Given entries: Begin
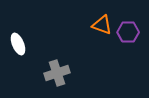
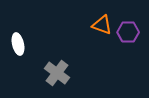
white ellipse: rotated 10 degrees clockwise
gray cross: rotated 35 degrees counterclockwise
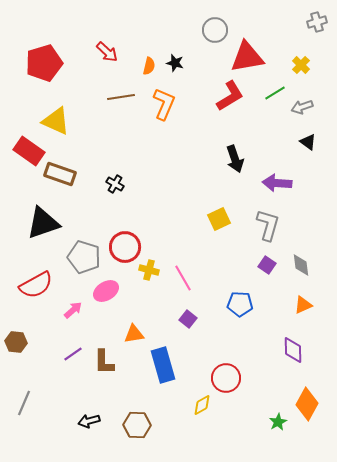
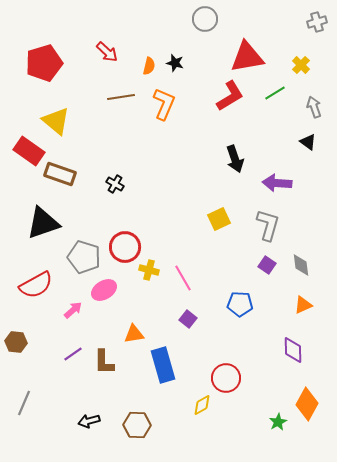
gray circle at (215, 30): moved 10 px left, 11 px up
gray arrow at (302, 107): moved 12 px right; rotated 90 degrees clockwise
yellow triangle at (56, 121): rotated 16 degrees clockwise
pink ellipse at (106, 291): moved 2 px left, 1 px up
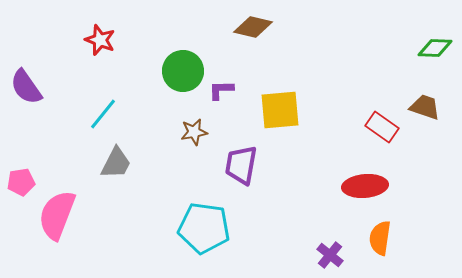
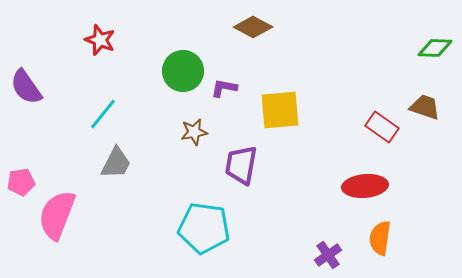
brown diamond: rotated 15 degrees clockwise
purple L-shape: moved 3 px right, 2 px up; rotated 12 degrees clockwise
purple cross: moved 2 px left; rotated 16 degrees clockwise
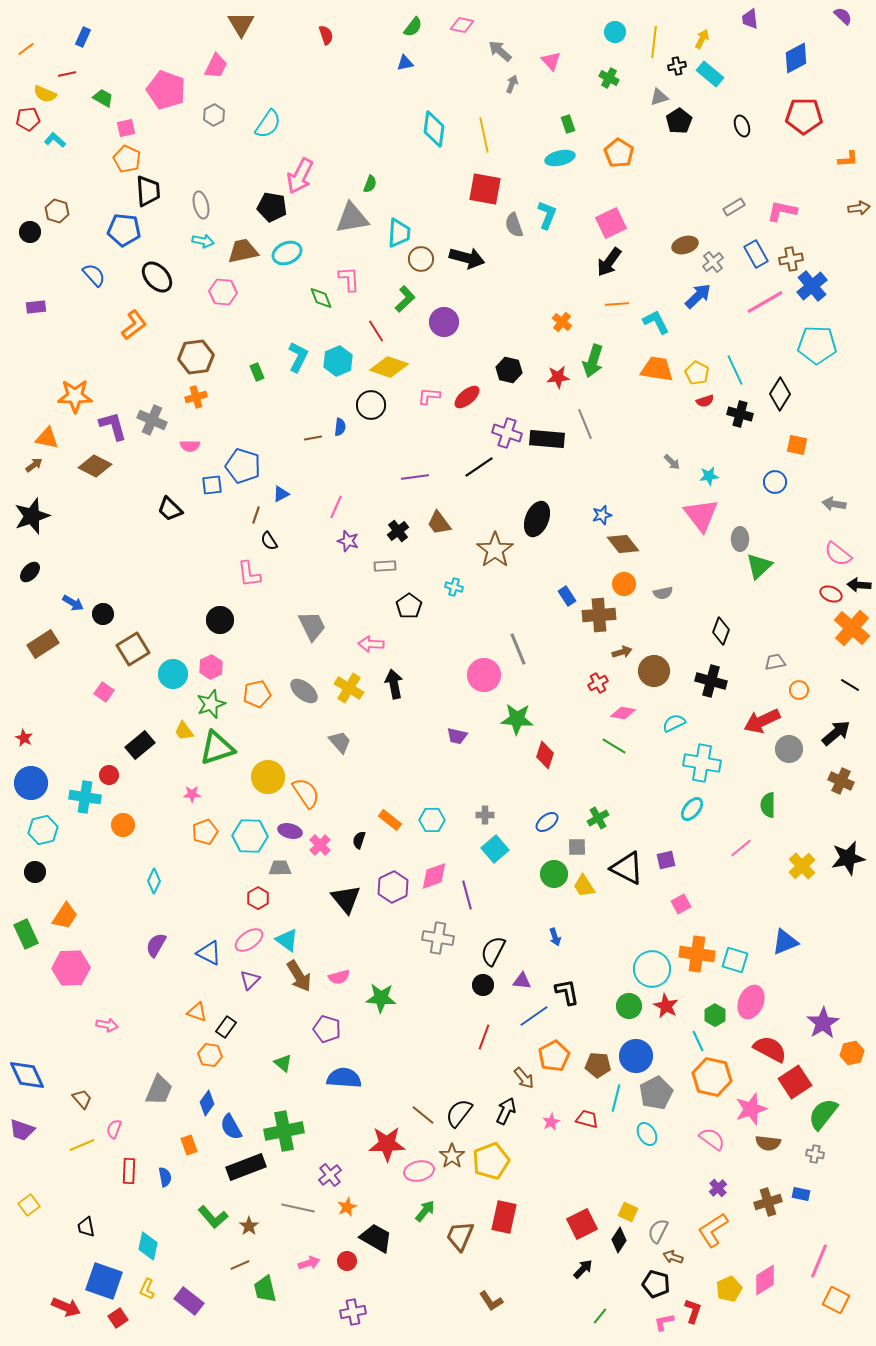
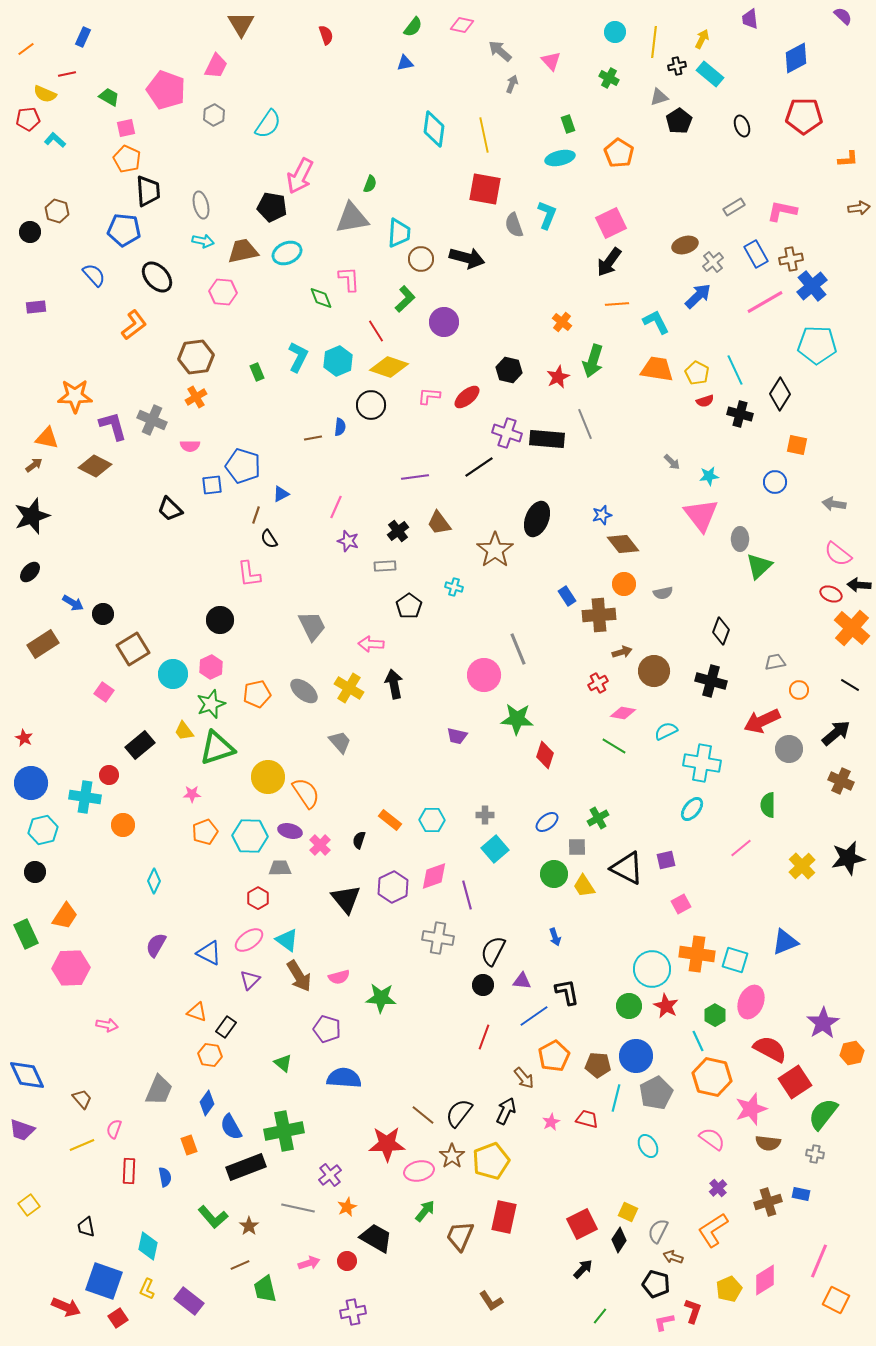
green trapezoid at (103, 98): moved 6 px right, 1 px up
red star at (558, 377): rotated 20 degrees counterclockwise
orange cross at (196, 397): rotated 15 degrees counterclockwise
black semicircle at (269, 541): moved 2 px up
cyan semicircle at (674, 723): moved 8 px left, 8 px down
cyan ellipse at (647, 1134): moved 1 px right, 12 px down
Given entries: End
**What is expected**. What lines in the material above hold the word "down"? Pull them out.

**Response area**.
cyan semicircle at (674, 723): moved 8 px left, 8 px down
cyan ellipse at (647, 1134): moved 1 px right, 12 px down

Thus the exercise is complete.